◆ DATA SUPPLIED ◆
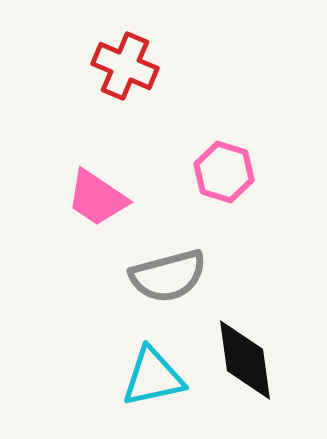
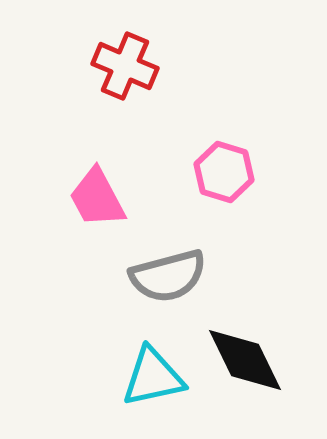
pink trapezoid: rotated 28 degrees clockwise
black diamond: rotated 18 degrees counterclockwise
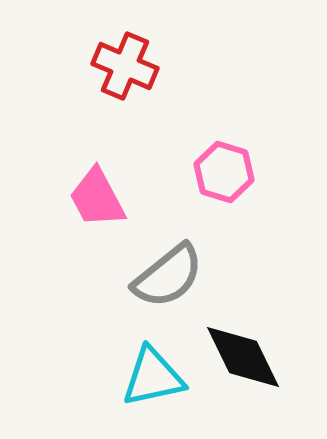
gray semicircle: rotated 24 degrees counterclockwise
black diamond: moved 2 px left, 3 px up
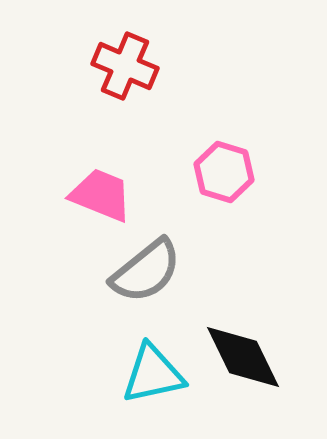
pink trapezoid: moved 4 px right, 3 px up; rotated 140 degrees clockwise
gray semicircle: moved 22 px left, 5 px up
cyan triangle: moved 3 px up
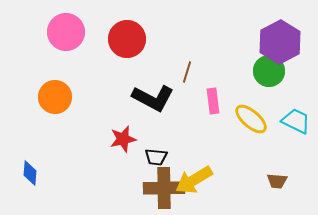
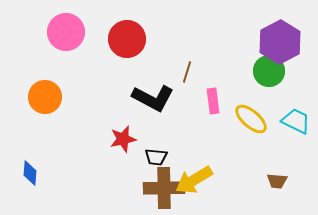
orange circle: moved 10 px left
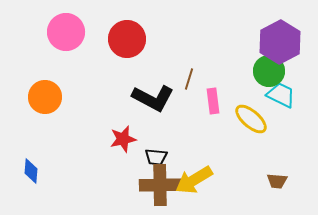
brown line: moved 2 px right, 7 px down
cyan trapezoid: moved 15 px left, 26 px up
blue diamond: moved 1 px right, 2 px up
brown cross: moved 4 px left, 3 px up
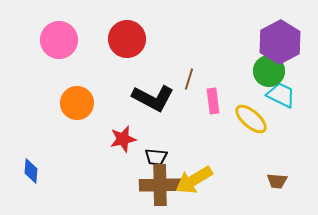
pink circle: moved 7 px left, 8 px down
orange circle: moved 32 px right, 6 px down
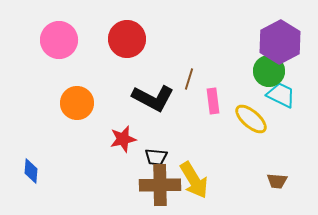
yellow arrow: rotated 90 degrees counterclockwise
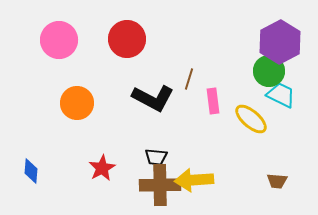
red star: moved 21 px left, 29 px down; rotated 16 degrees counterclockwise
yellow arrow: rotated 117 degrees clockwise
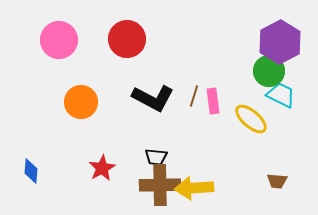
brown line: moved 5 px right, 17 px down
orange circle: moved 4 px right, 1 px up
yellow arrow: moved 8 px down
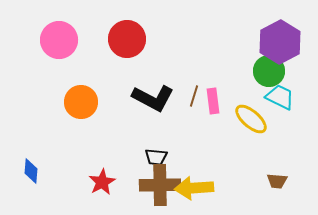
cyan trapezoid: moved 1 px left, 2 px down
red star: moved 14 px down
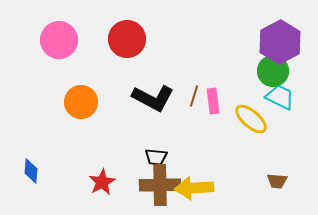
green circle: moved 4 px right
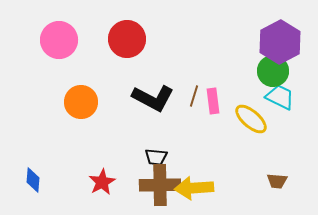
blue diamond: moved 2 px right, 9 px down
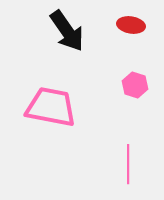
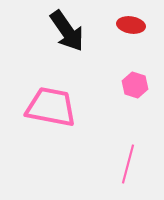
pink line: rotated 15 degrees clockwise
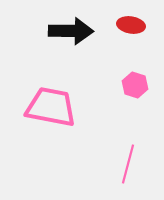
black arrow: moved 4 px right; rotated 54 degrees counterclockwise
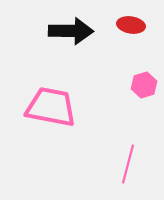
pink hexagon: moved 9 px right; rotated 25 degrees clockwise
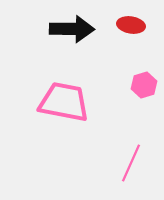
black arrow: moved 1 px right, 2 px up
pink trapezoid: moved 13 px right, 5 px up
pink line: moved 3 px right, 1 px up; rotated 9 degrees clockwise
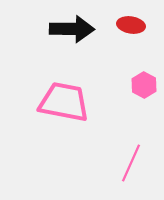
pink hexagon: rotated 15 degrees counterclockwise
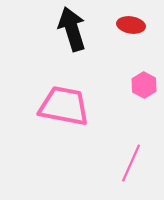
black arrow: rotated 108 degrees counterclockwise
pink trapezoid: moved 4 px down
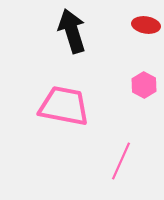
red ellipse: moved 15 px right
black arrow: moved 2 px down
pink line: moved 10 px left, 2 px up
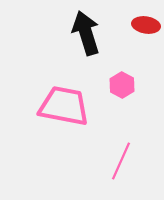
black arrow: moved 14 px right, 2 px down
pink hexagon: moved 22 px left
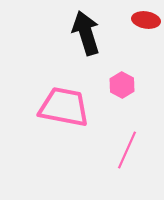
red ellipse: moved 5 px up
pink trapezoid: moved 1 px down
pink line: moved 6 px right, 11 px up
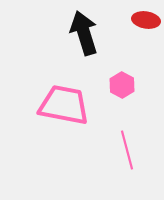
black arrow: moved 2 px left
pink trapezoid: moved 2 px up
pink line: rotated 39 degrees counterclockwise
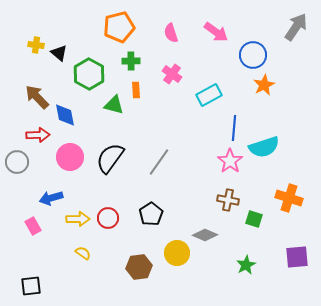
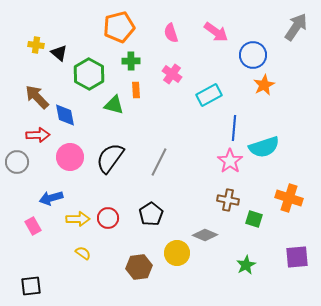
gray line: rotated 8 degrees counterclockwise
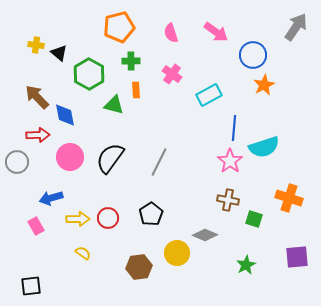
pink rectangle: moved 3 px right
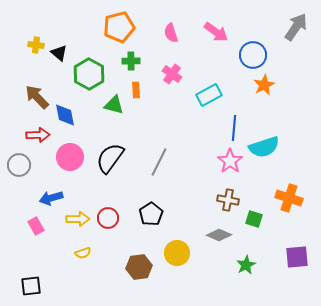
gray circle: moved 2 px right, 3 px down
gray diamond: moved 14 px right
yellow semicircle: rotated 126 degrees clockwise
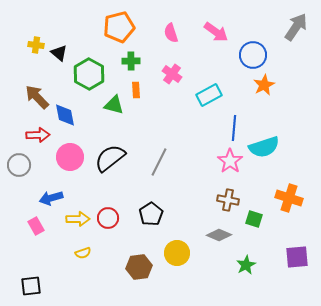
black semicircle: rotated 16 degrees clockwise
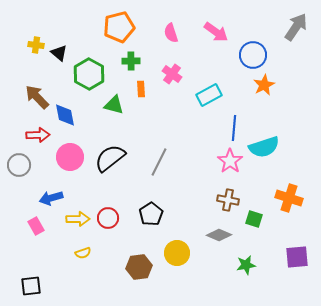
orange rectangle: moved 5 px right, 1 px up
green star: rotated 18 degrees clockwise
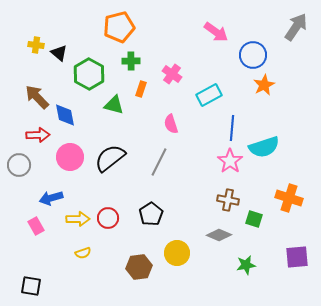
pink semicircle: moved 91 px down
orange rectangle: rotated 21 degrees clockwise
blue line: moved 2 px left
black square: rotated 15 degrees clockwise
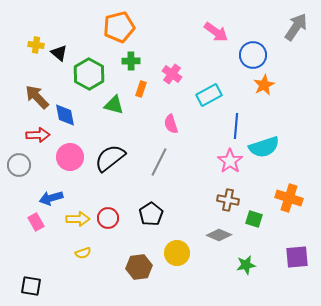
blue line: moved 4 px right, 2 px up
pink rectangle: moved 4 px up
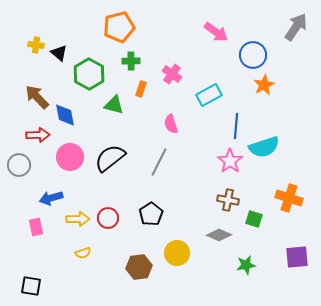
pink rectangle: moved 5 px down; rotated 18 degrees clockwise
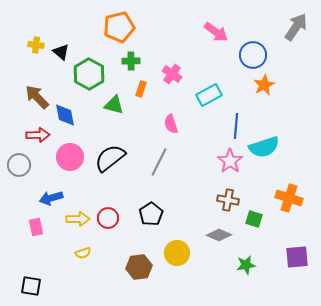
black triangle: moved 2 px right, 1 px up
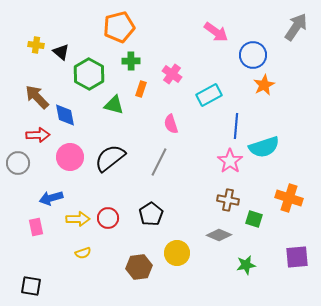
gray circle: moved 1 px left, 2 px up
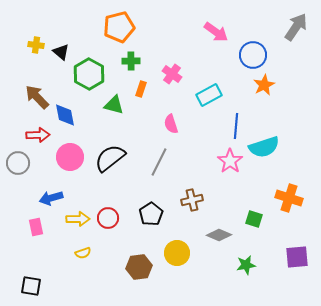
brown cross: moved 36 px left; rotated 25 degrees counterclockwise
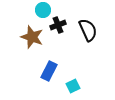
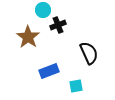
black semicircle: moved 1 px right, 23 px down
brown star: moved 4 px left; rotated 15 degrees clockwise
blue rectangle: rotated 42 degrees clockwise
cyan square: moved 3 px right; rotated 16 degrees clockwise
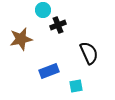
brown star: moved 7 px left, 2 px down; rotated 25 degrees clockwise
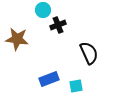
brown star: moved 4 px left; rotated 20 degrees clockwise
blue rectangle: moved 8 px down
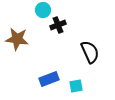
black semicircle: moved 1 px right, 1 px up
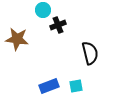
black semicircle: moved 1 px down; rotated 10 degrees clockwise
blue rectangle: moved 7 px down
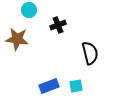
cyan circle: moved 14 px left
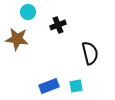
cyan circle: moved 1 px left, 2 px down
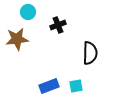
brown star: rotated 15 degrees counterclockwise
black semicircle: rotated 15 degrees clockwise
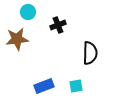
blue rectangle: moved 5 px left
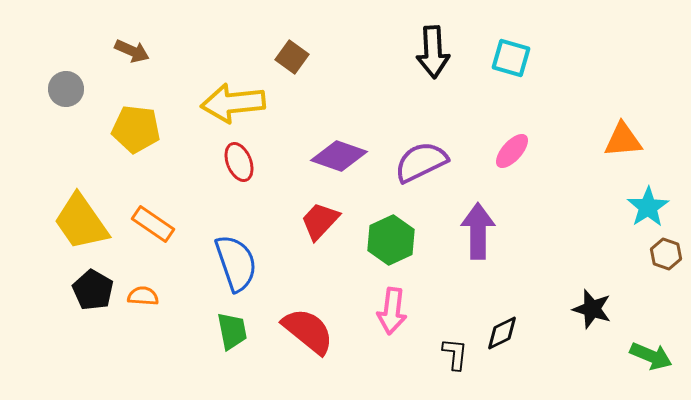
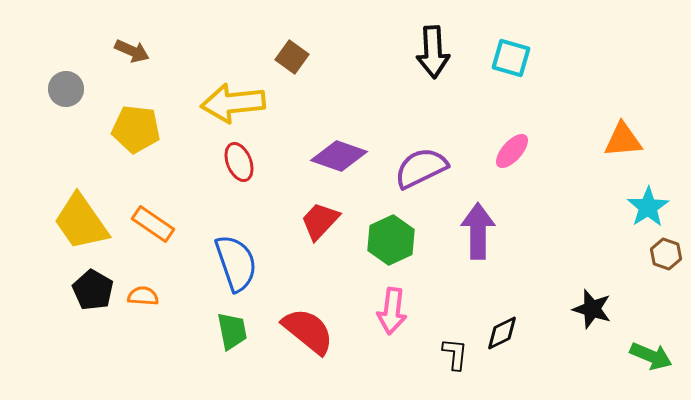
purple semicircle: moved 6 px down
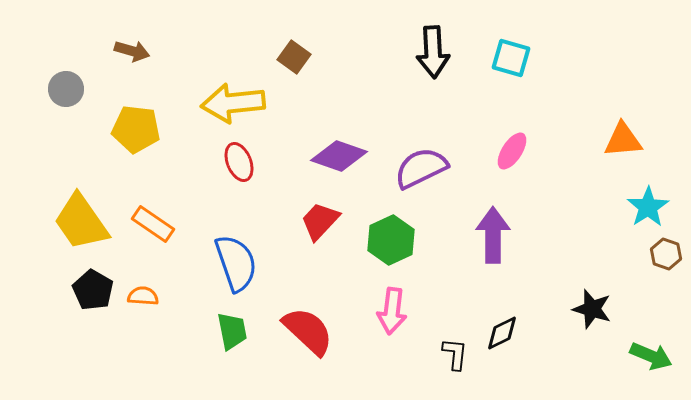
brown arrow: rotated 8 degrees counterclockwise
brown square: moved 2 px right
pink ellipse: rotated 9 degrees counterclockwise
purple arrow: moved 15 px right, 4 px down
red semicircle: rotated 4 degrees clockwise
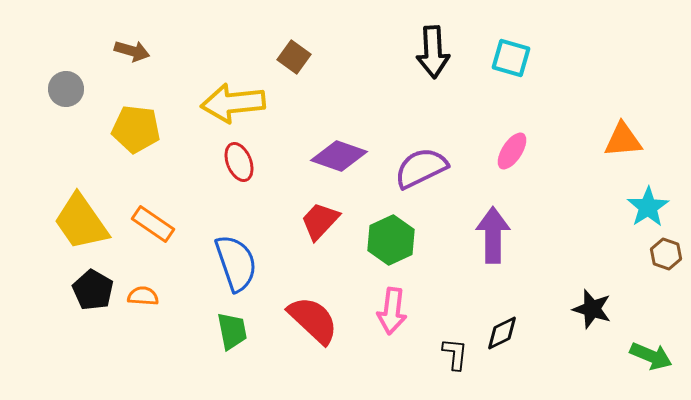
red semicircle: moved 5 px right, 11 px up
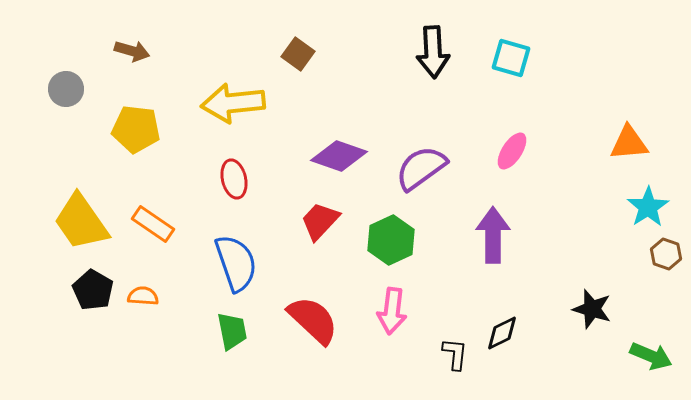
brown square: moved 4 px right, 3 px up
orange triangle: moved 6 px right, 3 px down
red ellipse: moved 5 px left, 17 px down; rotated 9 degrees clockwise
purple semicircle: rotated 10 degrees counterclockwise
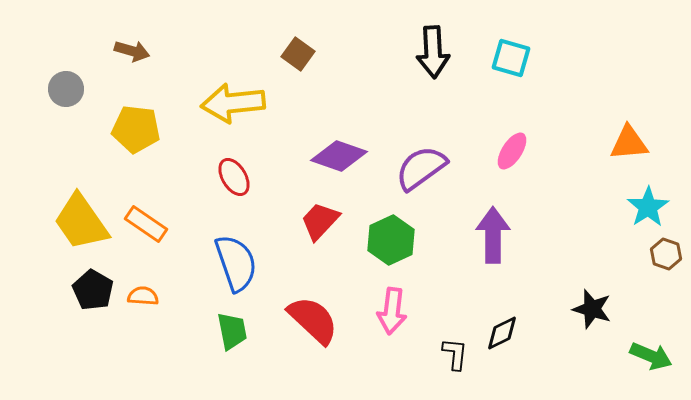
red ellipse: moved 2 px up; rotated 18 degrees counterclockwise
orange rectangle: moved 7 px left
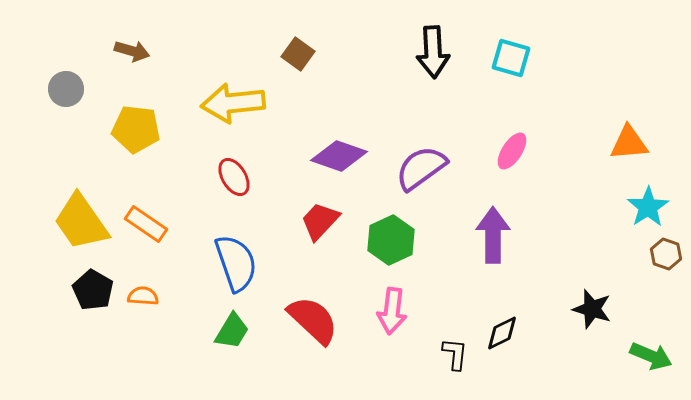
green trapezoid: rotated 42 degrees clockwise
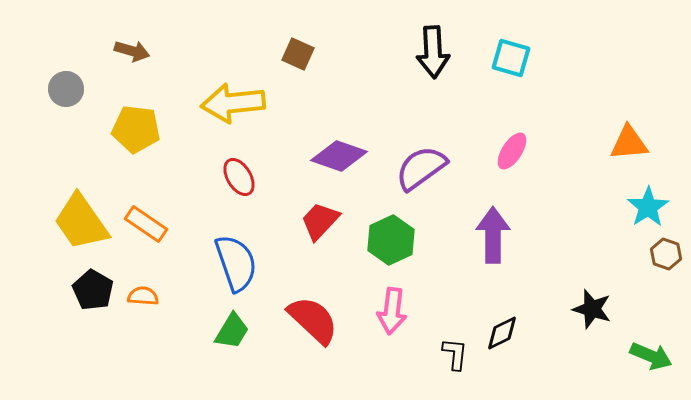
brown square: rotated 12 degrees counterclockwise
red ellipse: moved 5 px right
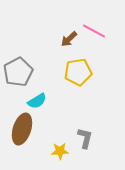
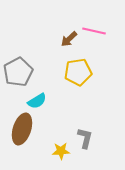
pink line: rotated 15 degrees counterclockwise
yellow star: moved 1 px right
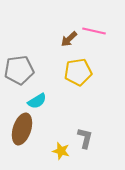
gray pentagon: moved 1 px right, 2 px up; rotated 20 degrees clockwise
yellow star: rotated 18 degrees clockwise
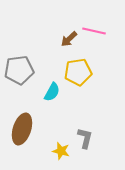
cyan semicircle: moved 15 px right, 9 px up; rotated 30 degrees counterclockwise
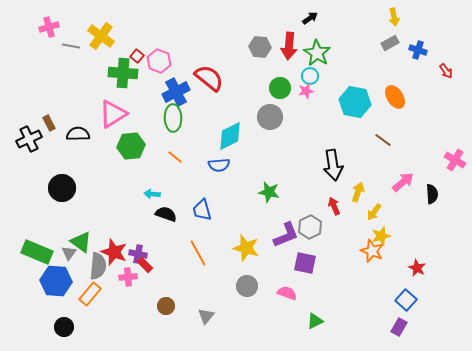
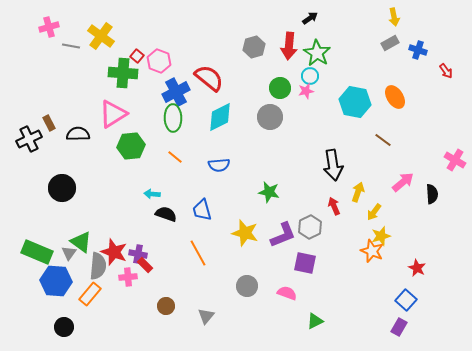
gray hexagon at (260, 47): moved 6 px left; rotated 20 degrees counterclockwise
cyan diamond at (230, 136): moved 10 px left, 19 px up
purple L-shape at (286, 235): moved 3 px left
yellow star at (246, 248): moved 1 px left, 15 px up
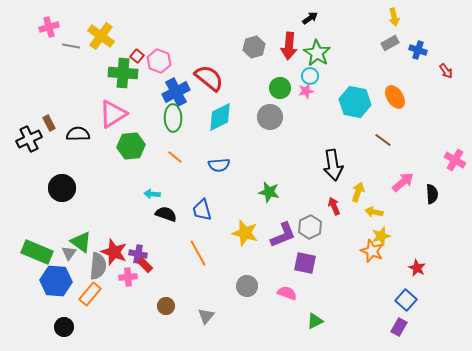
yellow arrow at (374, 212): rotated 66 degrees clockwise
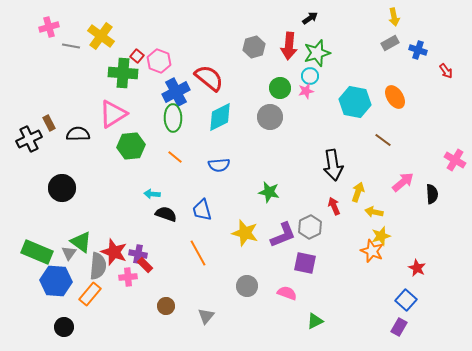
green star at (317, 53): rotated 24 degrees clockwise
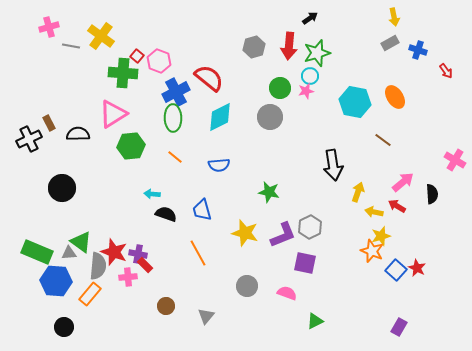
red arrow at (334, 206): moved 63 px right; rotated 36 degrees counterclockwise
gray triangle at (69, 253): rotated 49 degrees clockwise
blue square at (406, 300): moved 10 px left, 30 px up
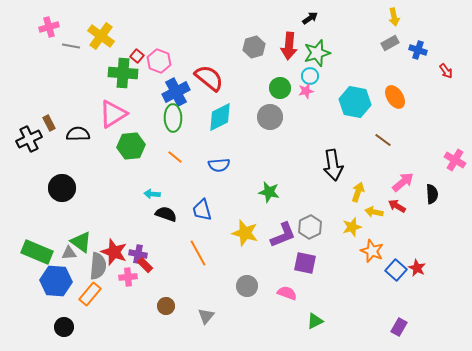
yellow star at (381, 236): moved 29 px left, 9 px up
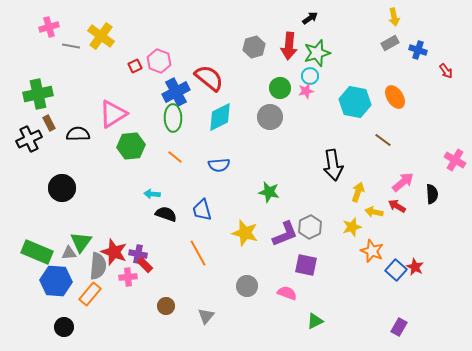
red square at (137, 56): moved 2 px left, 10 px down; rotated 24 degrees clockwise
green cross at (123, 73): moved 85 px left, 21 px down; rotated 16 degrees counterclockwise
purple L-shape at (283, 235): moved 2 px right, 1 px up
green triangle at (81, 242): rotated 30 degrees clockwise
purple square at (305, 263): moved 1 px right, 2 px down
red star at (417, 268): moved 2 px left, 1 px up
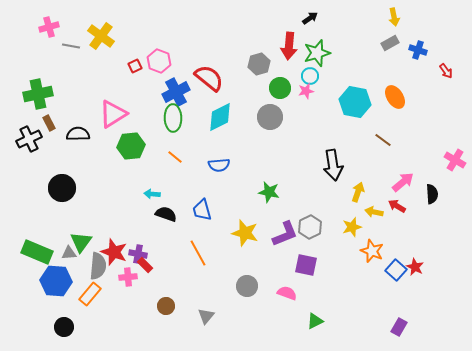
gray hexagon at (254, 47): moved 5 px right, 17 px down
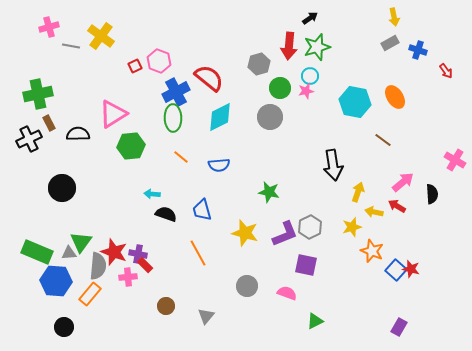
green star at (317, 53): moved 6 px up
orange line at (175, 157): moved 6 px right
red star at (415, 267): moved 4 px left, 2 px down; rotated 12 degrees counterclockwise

◆ WHAT YOU SHOULD DO ◆
Copy everything from the line containing "brown square: rotated" down to the line containing "yellow star at (381, 236): moved", renaming "yellow star" to "gold star" throughout and keeping all else unchanged. Leave the picture lines out of your answer.

◆ RESPONSE TO THIS TASK ◆
brown square: rotated 12 degrees counterclockwise
red ellipse: moved 5 px right
pink line: rotated 15 degrees counterclockwise
gold star: moved 1 px right
gray pentagon: moved 1 px right, 2 px up; rotated 20 degrees clockwise
gold star: rotated 18 degrees clockwise
cyan semicircle: moved 15 px right, 9 px up; rotated 30 degrees counterclockwise
gray hexagon at (260, 47): moved 6 px left; rotated 20 degrees counterclockwise
cyan diamond at (230, 136): moved 10 px left, 19 px up
purple L-shape at (286, 235): moved 3 px left
gold star at (246, 248): moved 1 px left, 15 px up
yellow arrow at (374, 212): rotated 66 degrees clockwise
green star at (317, 53): rotated 24 degrees clockwise
red arrow at (334, 206): moved 63 px right; rotated 36 degrees counterclockwise
gray triangle at (69, 253): rotated 49 degrees clockwise
blue square at (406, 300): moved 10 px left, 30 px up
gold star at (381, 236): moved 29 px left, 9 px up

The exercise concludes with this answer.